◆ **ABOUT THIS TASK**
Transcribe the records below exactly, leaving out any pictures.

◆ **RECORDS FOR THE TASK**

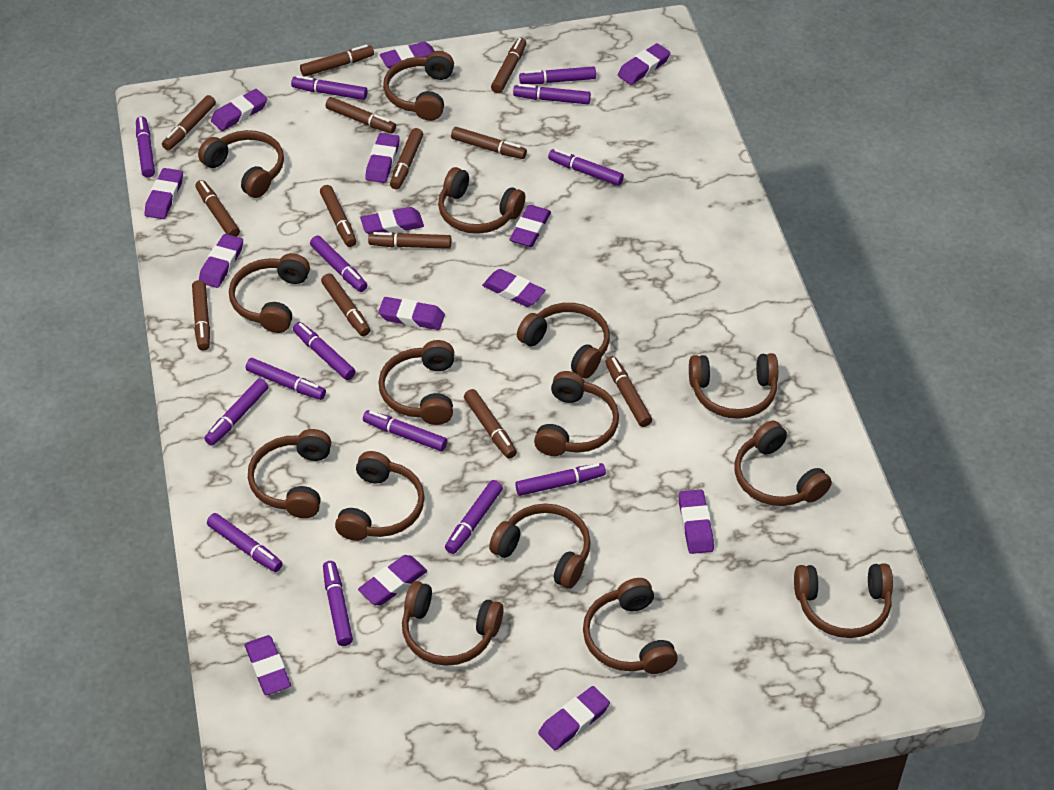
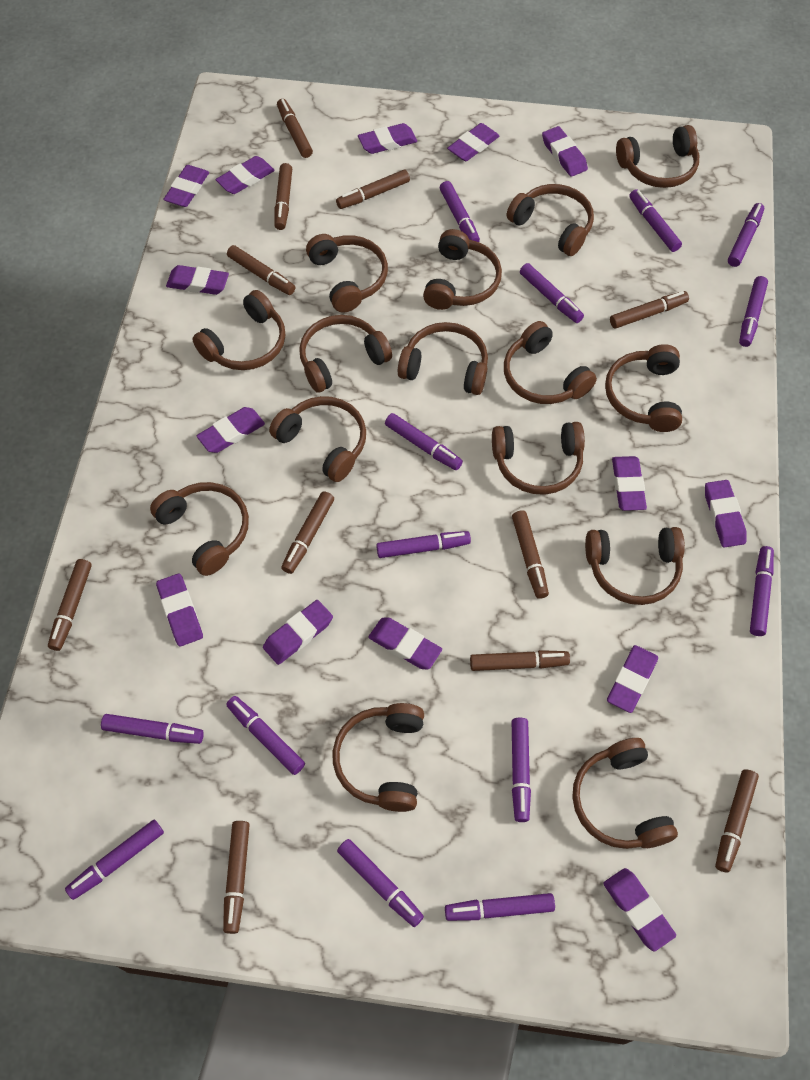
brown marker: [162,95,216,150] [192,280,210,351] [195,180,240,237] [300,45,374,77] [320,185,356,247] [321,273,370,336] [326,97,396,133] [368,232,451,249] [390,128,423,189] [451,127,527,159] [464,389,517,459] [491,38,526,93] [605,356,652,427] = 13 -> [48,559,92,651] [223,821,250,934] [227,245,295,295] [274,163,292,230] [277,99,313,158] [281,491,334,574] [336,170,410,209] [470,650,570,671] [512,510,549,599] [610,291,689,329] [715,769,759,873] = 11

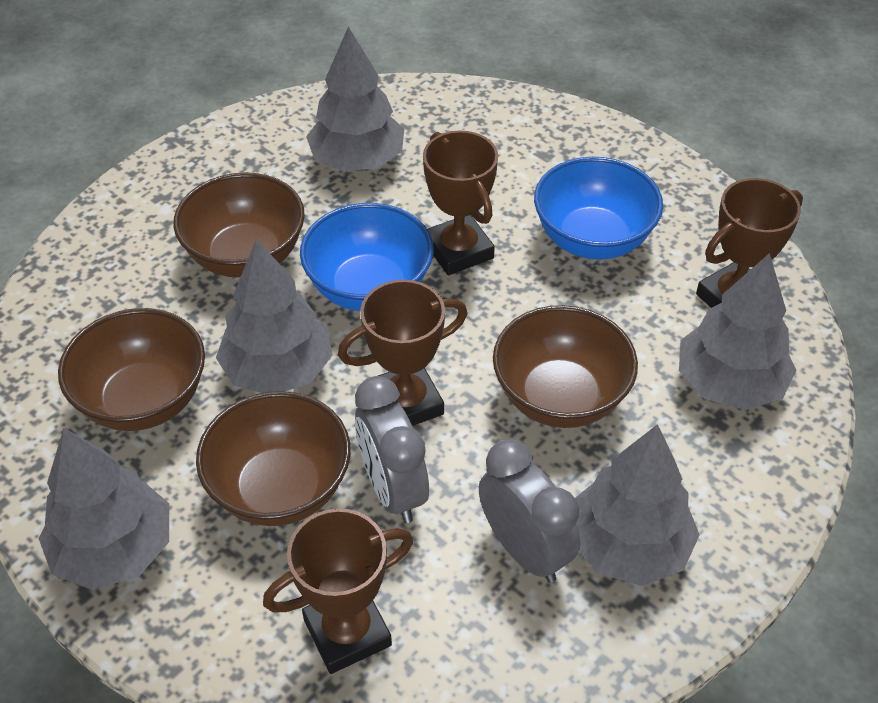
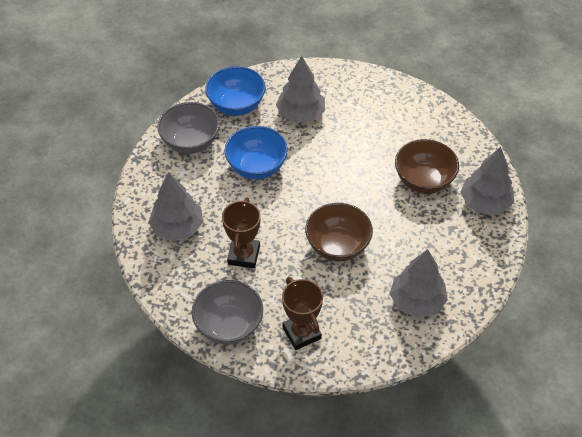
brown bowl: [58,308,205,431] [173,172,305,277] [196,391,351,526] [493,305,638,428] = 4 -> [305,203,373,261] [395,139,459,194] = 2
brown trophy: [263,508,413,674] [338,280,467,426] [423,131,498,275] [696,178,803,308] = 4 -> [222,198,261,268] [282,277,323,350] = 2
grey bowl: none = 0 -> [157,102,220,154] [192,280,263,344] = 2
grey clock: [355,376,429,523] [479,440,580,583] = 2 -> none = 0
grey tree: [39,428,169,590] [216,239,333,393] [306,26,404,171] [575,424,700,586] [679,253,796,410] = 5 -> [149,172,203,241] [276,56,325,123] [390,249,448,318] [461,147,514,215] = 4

◆ **RESULT FOR THIS EXERCISE**
brown marker: [162,95,216,150] [192,280,210,351] [195,180,240,237] [300,45,374,77] [320,185,356,247] [321,273,370,336] [326,97,396,133] [368,232,451,249] [390,128,423,189] [451,127,527,159] [464,389,517,459] [491,38,526,93] [605,356,652,427] = 13 -> [48,559,92,651] [223,821,250,934] [227,245,295,295] [274,163,292,230] [277,99,313,158] [281,491,334,574] [336,170,410,209] [470,650,570,671] [512,510,549,599] [610,291,689,329] [715,769,759,873] = 11

brown bowl: [58,308,205,431] [173,172,305,277] [196,391,351,526] [493,305,638,428] = 4 -> [305,203,373,261] [395,139,459,194] = 2
brown trophy: [263,508,413,674] [338,280,467,426] [423,131,498,275] [696,178,803,308] = 4 -> [222,198,261,268] [282,277,323,350] = 2
grey bowl: none = 0 -> [157,102,220,154] [192,280,263,344] = 2
grey clock: [355,376,429,523] [479,440,580,583] = 2 -> none = 0
grey tree: [39,428,169,590] [216,239,333,393] [306,26,404,171] [575,424,700,586] [679,253,796,410] = 5 -> [149,172,203,241] [276,56,325,123] [390,249,448,318] [461,147,514,215] = 4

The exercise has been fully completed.